> [Exercise requirements] When the line with "pink brick D2 level" appears below, start repeating lines exactly, and keep going through the line with "tan brick C1:D1"; add nothing outside that span.
________________________
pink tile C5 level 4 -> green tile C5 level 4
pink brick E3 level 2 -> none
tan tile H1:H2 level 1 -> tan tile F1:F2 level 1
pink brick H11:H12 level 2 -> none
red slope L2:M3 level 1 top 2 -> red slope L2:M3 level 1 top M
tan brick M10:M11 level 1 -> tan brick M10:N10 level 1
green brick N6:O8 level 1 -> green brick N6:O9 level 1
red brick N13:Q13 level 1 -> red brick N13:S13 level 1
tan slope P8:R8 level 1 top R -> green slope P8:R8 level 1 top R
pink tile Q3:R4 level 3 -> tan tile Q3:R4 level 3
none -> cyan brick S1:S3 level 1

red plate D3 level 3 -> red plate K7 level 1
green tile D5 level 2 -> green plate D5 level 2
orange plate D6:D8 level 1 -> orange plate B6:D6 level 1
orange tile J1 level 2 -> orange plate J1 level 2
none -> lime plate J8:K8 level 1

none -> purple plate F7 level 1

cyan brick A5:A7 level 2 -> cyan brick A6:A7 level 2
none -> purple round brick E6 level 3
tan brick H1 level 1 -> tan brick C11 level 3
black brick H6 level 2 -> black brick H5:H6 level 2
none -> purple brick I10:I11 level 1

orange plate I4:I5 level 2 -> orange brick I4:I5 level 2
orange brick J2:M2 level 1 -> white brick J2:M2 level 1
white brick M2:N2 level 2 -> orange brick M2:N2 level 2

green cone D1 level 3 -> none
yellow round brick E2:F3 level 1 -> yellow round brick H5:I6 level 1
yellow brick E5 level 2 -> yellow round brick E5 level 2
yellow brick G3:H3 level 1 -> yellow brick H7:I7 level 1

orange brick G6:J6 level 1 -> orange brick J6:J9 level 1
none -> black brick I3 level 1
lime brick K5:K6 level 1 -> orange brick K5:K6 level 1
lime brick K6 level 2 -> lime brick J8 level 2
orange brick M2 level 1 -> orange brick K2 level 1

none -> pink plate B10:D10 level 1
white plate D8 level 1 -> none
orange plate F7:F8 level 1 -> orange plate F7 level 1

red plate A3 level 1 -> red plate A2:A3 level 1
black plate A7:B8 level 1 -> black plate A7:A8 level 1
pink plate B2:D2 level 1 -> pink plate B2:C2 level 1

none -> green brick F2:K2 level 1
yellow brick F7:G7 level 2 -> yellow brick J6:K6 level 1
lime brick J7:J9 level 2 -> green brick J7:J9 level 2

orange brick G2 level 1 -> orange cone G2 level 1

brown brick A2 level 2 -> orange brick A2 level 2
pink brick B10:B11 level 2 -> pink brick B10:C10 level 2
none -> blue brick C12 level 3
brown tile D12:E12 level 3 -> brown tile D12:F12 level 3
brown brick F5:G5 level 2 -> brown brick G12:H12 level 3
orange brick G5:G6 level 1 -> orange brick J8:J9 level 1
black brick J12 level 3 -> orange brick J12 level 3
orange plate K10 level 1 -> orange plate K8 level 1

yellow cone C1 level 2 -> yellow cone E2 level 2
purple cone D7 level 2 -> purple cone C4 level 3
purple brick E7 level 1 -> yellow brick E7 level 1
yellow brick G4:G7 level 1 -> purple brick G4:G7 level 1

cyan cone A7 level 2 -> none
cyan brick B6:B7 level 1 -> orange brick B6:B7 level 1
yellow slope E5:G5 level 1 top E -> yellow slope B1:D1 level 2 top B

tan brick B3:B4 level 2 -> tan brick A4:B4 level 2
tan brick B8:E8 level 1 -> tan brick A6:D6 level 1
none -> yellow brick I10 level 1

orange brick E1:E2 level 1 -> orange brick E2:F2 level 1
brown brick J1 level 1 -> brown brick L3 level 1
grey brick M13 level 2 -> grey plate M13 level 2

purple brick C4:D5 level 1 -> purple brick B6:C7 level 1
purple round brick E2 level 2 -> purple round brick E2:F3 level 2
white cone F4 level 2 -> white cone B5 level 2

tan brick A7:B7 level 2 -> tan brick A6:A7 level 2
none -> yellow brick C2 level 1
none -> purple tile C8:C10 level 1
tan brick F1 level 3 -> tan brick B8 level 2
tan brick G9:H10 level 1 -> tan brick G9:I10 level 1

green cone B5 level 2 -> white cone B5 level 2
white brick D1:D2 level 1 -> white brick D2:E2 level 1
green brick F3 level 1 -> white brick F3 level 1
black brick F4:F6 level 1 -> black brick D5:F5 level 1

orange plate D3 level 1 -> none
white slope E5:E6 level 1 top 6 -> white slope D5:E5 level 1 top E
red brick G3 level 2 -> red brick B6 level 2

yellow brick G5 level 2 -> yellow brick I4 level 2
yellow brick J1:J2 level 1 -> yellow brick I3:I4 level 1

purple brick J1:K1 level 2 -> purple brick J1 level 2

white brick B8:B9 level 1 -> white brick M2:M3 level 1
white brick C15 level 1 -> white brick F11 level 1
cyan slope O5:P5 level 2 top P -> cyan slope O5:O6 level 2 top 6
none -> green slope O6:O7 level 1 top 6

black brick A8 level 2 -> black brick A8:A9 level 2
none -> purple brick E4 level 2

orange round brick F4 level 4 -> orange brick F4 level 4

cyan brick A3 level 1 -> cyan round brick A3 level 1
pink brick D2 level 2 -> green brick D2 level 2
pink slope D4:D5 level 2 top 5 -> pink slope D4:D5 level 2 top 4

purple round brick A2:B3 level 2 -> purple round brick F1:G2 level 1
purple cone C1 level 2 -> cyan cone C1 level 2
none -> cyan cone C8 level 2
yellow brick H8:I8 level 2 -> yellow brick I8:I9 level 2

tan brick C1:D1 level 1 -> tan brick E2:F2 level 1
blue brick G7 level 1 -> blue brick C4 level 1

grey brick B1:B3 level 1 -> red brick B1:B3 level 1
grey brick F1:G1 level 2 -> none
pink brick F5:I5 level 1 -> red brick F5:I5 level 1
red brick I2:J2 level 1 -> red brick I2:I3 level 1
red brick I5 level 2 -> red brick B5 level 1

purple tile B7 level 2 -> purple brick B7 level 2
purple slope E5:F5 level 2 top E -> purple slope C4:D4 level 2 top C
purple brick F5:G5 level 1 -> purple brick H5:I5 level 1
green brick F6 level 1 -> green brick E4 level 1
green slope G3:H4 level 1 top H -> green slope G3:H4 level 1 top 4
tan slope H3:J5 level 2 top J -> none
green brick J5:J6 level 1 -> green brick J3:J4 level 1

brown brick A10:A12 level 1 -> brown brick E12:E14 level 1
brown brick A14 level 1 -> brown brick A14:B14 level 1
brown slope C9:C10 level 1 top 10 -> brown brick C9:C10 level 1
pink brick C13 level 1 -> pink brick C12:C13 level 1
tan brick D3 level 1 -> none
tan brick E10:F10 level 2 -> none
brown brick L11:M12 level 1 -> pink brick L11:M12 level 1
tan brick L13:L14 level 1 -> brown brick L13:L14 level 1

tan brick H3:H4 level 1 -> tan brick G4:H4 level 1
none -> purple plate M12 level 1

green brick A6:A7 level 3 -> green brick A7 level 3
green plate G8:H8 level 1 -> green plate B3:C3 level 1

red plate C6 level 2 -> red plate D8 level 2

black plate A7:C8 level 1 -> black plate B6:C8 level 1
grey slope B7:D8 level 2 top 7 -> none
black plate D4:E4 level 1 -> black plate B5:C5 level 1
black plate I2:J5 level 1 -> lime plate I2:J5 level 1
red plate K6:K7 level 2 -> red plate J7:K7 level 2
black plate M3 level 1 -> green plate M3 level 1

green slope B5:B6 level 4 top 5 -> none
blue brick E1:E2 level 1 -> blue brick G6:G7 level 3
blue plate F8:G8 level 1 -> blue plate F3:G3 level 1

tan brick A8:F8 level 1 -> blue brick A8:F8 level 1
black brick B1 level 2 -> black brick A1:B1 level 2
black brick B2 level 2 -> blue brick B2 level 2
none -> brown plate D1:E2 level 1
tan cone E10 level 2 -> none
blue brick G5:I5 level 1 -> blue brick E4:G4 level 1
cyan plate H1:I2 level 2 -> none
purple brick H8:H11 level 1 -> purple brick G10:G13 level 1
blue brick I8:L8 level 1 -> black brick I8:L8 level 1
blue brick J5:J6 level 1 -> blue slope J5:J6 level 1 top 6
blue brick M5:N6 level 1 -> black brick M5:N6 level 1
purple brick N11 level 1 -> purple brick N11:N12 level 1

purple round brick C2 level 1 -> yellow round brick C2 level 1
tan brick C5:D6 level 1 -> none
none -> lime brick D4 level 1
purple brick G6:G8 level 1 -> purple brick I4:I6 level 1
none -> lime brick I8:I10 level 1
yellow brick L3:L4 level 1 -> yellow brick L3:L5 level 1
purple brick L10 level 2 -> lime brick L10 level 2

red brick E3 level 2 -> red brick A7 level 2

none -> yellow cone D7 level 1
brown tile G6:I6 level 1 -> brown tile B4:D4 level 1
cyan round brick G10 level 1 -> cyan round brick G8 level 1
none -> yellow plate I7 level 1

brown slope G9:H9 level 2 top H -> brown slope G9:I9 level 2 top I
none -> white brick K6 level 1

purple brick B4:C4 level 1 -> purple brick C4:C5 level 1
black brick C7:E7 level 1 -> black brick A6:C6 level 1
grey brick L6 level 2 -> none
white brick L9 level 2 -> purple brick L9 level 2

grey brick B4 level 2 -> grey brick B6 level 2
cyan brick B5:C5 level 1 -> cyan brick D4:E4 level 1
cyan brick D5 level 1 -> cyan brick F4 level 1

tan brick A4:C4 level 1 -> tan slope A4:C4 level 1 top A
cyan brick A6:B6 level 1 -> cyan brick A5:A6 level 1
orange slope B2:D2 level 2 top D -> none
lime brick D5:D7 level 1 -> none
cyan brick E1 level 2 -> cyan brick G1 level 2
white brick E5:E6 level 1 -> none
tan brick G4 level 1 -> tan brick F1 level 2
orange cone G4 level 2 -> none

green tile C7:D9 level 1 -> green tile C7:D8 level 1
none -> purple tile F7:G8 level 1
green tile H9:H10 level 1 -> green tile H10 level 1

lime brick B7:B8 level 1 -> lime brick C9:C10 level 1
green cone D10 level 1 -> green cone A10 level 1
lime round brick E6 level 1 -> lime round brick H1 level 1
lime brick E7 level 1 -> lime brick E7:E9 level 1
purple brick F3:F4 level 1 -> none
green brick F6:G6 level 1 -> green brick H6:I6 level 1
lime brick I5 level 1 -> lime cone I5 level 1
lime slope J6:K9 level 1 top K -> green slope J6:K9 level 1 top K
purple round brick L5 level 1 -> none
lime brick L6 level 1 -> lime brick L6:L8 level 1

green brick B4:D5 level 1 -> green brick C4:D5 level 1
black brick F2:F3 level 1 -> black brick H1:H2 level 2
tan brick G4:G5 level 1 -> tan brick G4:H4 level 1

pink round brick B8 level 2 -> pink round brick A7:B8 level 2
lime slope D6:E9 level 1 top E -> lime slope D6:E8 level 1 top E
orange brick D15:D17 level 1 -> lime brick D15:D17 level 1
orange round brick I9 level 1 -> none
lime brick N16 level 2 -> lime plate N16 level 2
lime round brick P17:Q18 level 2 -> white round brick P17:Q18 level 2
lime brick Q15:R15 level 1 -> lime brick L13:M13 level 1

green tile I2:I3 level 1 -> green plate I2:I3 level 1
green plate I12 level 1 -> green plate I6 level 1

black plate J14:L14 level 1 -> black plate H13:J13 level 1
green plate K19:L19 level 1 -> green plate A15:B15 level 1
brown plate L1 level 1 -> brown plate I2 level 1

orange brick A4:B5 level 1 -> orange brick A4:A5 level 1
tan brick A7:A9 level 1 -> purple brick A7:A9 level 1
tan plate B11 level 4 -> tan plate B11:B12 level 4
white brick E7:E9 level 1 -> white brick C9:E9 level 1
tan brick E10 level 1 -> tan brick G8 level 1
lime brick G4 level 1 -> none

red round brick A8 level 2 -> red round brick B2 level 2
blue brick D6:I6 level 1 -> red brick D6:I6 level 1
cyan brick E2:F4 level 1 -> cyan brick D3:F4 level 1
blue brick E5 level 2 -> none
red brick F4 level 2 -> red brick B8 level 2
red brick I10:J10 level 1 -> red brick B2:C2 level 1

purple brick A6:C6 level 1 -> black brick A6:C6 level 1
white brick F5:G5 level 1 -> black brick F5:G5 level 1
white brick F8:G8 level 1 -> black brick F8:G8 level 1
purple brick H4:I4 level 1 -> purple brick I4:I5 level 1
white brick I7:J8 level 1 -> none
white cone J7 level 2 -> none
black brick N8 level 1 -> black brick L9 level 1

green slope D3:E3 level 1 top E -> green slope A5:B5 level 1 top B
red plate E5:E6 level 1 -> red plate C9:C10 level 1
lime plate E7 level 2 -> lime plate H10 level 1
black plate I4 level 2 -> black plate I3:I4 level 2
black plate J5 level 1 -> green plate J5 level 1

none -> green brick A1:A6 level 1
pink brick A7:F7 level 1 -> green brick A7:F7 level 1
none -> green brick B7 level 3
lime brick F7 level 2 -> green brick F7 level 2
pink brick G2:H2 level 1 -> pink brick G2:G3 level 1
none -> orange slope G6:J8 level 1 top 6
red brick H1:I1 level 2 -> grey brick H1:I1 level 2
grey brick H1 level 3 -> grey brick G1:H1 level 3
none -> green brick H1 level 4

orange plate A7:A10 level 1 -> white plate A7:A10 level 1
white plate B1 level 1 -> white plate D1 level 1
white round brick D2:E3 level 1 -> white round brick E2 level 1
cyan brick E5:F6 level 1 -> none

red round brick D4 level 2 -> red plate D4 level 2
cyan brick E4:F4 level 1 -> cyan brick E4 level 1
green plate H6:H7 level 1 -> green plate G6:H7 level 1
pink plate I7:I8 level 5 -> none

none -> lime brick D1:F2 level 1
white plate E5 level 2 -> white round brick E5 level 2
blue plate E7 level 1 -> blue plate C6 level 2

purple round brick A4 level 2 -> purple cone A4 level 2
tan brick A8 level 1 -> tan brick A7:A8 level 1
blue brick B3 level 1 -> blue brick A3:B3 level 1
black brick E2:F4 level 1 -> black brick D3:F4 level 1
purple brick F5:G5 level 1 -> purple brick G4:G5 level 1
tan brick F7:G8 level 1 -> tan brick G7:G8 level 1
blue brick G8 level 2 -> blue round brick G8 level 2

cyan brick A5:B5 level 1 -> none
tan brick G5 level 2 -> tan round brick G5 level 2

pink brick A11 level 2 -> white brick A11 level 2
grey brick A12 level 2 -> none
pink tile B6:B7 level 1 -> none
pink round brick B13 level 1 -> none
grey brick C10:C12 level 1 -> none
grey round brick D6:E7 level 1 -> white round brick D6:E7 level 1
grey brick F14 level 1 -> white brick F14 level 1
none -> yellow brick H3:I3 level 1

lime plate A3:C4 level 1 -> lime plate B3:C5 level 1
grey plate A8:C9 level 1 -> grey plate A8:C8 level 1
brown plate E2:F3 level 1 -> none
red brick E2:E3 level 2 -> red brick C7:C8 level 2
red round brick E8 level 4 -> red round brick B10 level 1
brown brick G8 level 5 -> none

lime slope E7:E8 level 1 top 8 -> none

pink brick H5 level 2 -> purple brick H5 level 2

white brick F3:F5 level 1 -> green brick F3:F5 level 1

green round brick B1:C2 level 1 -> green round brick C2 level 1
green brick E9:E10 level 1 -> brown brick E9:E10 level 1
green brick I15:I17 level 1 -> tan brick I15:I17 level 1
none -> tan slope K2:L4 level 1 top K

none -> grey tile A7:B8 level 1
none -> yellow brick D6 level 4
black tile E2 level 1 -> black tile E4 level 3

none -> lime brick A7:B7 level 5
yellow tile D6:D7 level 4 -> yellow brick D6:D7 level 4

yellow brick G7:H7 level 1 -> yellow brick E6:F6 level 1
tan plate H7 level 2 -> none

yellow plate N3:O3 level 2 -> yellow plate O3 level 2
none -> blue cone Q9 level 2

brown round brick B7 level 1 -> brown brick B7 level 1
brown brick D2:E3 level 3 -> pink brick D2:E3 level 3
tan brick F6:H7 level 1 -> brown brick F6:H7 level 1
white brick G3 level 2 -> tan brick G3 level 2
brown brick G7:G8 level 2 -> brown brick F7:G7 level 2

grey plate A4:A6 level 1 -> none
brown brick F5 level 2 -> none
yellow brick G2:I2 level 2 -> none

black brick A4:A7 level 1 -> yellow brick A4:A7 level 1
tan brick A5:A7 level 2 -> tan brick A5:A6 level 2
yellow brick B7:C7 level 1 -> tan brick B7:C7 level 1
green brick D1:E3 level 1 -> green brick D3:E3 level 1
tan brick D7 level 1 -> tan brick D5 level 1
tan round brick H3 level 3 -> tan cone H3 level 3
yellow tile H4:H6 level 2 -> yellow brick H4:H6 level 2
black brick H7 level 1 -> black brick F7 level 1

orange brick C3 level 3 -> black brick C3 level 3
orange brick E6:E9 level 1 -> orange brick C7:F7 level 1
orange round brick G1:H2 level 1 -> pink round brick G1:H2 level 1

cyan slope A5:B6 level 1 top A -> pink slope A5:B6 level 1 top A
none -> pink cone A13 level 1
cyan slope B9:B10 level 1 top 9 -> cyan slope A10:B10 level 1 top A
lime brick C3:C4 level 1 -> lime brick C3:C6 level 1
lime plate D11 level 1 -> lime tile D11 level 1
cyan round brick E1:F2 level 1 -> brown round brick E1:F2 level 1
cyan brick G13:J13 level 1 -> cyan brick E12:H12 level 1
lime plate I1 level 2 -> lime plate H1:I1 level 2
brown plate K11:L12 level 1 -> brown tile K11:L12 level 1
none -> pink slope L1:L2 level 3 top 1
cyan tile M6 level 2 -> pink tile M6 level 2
________________________
> [Answer to the problem]
pink brick D2 level 2 -> green brick D2 level 2
pink slope D4:D5 level 2 top 5 -> pink slope D4:D5 level 2 top 4

purple round brick A2:B3 level 2 -> purple round brick F1:G2 level 1
purple cone C1 level 2 -> cyan cone C1 level 2
none -> cyan cone C8 level 2
yellow brick H8:I8 level 2 -> yellow brick I8:I9 level 2

tan brick C1:D1 level 1 -> tan brick E2:F2 level 1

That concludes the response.